[Shape position updates]
<<<<

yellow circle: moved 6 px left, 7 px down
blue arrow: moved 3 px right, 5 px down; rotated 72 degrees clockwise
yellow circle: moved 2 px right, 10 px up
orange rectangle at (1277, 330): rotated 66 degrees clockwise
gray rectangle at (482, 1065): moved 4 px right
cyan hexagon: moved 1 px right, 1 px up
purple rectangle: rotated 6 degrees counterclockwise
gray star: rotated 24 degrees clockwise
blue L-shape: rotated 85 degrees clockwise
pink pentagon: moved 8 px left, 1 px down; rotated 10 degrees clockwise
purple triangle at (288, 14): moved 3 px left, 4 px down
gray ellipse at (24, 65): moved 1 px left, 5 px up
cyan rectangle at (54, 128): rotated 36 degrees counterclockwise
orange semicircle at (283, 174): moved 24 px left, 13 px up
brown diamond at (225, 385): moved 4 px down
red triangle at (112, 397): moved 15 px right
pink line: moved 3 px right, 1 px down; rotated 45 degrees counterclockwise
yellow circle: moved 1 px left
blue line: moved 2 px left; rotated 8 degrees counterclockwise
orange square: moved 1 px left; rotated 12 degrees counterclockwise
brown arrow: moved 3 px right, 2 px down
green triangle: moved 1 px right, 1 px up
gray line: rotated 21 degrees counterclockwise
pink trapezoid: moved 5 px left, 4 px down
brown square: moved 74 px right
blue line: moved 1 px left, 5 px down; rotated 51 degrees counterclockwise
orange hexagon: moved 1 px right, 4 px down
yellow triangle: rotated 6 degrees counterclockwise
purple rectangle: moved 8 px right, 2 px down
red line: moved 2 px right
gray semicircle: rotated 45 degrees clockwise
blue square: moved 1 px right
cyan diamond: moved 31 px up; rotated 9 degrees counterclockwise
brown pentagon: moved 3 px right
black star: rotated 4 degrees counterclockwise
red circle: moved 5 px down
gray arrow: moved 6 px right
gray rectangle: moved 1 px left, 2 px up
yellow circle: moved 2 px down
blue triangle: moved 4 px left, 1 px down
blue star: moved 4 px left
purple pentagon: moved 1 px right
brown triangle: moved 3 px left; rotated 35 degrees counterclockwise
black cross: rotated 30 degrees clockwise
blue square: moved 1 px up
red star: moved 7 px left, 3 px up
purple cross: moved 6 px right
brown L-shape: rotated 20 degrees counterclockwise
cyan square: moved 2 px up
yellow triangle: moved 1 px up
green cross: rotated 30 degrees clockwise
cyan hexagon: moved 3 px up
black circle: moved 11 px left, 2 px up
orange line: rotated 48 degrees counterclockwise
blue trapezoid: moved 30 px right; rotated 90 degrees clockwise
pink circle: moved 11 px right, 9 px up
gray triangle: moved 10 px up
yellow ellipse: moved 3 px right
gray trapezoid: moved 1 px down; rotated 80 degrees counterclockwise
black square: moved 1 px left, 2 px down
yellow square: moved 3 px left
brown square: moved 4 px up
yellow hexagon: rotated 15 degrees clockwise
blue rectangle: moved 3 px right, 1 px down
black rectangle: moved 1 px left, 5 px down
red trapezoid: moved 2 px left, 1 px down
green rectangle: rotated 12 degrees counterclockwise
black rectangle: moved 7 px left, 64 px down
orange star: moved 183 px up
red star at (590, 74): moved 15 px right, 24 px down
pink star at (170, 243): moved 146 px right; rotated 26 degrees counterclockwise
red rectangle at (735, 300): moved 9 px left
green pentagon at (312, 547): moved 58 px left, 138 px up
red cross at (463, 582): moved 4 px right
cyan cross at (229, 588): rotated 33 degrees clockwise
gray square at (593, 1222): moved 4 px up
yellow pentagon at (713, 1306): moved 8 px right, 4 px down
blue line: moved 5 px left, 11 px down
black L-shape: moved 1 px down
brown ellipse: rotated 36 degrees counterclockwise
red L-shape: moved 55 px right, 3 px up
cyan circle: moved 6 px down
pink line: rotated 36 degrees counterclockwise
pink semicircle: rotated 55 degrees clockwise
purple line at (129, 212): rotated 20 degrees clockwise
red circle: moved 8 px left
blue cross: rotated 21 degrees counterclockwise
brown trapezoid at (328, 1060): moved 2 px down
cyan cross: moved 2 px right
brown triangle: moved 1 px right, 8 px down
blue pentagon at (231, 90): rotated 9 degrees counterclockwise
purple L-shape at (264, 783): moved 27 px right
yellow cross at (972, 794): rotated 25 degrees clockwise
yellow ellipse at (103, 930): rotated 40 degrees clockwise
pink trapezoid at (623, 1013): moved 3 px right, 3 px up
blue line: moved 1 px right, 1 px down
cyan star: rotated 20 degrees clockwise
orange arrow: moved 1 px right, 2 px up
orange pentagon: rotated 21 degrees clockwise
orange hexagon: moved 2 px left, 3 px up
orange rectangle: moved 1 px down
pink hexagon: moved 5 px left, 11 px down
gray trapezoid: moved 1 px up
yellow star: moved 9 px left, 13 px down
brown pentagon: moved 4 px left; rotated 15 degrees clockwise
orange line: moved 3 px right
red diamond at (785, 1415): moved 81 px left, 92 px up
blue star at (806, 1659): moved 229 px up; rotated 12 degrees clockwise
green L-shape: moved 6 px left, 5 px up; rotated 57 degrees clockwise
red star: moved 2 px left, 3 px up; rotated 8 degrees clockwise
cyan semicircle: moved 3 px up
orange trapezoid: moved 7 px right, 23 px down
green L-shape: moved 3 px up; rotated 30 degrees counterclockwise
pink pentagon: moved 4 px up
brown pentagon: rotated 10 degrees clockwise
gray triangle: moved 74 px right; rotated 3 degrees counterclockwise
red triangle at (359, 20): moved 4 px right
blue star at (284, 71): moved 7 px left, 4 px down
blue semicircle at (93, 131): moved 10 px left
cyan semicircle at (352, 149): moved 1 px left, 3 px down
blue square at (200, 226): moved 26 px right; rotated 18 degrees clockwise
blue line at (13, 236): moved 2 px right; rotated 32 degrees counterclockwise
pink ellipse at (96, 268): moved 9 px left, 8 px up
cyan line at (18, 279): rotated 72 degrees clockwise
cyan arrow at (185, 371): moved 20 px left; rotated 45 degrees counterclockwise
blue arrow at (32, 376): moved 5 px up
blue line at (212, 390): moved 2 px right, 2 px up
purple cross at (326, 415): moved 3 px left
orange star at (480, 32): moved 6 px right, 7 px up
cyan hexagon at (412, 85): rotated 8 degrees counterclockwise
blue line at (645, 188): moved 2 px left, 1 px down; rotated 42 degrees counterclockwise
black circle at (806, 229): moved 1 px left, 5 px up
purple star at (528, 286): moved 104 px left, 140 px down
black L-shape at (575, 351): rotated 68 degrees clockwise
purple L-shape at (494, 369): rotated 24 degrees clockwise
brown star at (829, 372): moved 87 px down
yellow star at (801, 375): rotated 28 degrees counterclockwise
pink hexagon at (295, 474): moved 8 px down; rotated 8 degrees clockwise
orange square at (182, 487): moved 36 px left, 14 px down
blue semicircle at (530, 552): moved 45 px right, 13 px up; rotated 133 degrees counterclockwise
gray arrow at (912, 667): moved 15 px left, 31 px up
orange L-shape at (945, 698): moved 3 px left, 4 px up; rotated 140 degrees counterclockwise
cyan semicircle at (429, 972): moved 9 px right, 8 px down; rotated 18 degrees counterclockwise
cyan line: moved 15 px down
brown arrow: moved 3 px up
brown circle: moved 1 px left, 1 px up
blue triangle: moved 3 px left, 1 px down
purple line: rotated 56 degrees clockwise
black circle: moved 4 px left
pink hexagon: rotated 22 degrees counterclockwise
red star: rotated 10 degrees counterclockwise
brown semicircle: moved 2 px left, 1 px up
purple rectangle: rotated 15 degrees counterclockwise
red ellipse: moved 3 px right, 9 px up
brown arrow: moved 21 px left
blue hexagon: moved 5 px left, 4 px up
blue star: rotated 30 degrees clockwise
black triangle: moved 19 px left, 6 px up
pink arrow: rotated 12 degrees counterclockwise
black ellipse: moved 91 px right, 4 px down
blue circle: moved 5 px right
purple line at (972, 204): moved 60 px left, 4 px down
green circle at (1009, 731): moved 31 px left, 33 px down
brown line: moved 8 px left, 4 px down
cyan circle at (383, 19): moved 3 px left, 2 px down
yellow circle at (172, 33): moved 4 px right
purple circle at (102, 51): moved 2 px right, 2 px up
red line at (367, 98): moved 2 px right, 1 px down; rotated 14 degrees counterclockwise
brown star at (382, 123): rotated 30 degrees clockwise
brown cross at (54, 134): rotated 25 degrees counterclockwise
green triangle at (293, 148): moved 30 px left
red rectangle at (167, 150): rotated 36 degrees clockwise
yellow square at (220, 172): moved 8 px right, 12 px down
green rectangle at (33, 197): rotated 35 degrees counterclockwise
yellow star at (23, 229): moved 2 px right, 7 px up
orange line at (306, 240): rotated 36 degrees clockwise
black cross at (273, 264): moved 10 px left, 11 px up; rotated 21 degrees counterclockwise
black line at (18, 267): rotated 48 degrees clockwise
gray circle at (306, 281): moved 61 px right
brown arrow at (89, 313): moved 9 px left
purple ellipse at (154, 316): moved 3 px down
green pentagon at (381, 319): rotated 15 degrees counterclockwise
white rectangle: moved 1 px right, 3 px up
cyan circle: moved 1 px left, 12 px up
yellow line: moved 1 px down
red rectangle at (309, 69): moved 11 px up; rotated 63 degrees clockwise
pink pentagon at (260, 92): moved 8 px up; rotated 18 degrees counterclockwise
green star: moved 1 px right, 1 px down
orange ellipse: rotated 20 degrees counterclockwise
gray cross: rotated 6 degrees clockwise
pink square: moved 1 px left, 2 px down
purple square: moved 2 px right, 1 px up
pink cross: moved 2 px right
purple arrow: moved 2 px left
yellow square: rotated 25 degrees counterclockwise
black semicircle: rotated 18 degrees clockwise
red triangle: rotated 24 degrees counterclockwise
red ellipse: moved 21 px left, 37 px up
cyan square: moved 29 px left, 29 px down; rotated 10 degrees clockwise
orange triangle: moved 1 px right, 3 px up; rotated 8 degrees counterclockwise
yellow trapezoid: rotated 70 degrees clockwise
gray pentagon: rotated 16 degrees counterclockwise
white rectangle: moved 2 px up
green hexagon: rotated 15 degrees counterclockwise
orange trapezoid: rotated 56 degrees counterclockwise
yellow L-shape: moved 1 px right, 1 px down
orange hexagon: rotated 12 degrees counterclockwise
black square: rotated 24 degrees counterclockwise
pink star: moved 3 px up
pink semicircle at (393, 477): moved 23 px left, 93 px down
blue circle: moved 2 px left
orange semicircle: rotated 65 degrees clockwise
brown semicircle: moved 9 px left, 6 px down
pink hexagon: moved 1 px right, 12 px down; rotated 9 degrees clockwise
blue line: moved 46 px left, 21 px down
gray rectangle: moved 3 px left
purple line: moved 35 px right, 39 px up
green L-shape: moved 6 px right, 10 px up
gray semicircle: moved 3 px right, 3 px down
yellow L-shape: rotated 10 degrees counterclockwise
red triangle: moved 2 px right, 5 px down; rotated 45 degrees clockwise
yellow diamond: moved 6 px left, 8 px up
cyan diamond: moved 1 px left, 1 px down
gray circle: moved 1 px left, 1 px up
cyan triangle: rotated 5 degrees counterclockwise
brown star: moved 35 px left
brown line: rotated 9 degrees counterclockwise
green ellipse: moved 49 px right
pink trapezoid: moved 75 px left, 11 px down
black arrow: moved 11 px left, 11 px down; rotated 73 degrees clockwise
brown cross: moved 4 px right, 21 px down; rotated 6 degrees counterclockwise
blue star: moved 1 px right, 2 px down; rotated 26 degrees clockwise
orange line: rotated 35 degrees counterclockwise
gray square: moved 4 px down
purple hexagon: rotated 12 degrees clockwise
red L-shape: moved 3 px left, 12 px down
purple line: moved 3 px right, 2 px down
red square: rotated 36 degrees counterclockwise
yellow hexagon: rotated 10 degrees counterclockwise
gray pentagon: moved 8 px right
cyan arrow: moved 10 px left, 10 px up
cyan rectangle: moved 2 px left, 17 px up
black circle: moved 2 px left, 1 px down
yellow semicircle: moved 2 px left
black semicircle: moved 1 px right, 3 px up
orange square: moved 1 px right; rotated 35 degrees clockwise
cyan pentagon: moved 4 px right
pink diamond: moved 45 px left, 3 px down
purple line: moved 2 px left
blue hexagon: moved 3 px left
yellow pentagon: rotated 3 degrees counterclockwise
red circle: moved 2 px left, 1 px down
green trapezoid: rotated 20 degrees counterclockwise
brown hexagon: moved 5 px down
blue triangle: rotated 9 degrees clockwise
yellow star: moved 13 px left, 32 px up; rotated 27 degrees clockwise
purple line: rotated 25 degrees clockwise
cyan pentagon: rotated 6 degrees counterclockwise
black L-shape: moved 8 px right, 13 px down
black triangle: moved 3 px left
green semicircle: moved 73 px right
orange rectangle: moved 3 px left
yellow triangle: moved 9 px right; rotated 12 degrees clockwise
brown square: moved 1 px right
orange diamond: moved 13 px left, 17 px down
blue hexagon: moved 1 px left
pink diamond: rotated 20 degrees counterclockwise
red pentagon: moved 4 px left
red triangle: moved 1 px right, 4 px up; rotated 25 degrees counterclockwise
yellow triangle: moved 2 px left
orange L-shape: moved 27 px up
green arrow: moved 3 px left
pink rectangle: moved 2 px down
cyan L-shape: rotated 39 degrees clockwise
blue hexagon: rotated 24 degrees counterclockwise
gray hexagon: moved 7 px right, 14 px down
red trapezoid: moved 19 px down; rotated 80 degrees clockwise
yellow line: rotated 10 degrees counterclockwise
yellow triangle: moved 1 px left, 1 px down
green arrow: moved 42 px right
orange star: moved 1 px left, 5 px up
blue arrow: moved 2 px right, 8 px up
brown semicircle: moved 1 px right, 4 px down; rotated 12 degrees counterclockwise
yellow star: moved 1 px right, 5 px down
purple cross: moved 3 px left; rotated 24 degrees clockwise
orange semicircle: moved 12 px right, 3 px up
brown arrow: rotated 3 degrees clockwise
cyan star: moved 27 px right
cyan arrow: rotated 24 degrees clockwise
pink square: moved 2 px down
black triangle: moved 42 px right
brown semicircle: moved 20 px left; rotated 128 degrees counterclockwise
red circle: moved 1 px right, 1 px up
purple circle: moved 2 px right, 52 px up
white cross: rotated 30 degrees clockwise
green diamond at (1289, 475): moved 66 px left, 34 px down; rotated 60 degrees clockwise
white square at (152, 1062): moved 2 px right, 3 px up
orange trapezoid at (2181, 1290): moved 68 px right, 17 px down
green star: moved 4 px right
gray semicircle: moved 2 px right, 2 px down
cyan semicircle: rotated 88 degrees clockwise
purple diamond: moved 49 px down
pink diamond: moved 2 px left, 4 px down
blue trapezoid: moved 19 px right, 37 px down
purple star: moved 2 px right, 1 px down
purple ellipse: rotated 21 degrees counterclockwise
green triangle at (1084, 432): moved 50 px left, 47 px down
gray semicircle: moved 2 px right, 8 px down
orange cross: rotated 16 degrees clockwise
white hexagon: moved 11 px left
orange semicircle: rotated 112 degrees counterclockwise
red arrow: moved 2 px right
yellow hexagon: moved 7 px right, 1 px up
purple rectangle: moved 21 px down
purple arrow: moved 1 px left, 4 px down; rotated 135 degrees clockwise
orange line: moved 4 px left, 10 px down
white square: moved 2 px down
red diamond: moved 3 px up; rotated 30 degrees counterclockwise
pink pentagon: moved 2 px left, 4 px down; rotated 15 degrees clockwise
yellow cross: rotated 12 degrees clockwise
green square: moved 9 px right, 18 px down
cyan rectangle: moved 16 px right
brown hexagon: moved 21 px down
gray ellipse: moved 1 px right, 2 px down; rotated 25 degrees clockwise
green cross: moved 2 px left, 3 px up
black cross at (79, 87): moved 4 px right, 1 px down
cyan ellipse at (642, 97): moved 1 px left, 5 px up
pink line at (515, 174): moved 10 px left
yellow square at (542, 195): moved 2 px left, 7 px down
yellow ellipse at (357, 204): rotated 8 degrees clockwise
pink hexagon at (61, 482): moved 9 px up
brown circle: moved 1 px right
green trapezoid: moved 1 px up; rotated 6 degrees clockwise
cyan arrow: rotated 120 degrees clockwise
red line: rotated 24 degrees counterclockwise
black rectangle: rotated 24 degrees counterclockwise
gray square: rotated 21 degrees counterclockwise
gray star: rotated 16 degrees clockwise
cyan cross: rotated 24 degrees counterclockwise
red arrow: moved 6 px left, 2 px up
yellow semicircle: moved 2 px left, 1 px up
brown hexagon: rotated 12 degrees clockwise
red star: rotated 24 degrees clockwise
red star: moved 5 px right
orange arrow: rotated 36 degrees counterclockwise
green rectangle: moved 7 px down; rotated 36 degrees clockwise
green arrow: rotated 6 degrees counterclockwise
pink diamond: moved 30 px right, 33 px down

>>>>

**What is expected:** Only one thing is wanted in reply: the number of lines in the entries that hold the string "white".

**Completed task:** 6